→ **Task directions**: Lines before the one with "none -> blue tree [626,45,676,121]" are left out; return that line and all that follow it, exactly, through the end of the data.

[Items listed in a dataset]
# # # # # # #

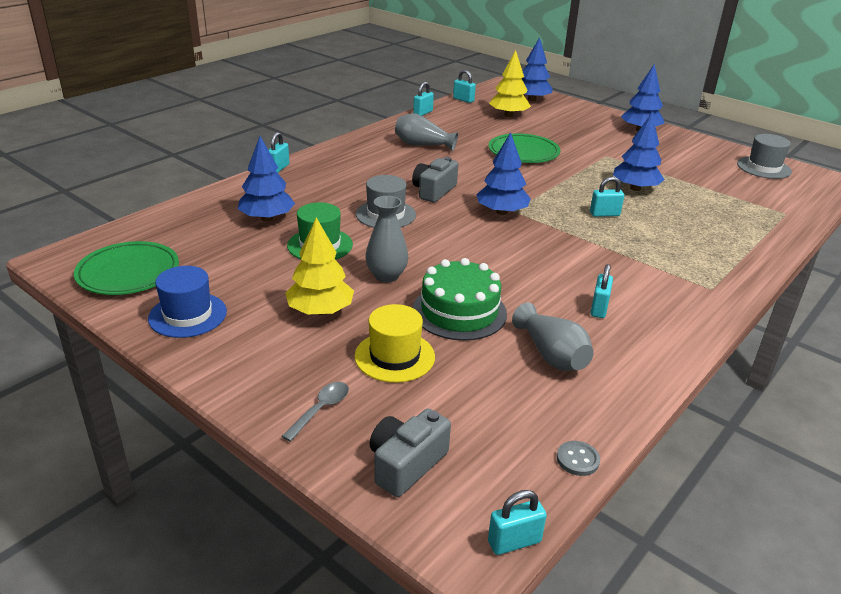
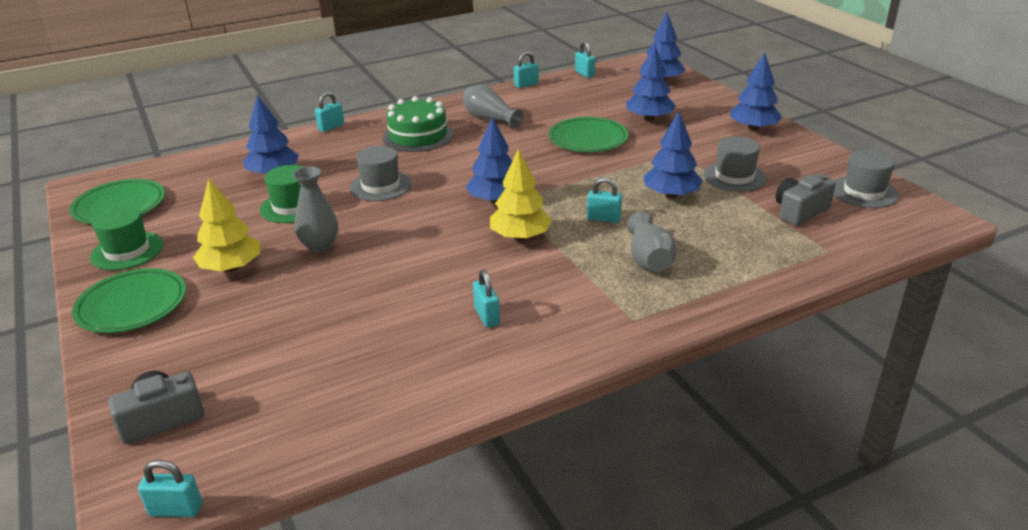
camera: 25 degrees right, 0 degrees up
blue hat [148,266,227,338] -> green hat [90,206,163,270]
grey spoon [282,382,349,442] -> none
yellow hat [354,304,435,383] -> none
grey camera [412,157,458,202] -> grey camera moved to [775,174,836,226]
green cake [413,258,507,341] -> green cake moved to [383,96,454,152]
yellow tree [489,50,531,117] -> yellow tree moved to [490,149,552,240]
grey vase [512,303,594,371] -> grey vase moved to [627,212,677,272]
grey button [557,441,600,476] -> none
turquoise padlock [590,264,613,318] -> turquoise padlock turned 60 degrees counterclockwise [473,270,500,328]
none -> green plate [72,268,186,333]
none -> blue tree [626,45,676,121]
none -> grey hat [703,136,767,192]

# # # # # # #

→ **Solution for this problem**:
none -> blue tree [626,45,676,121]
none -> grey hat [703,136,767,192]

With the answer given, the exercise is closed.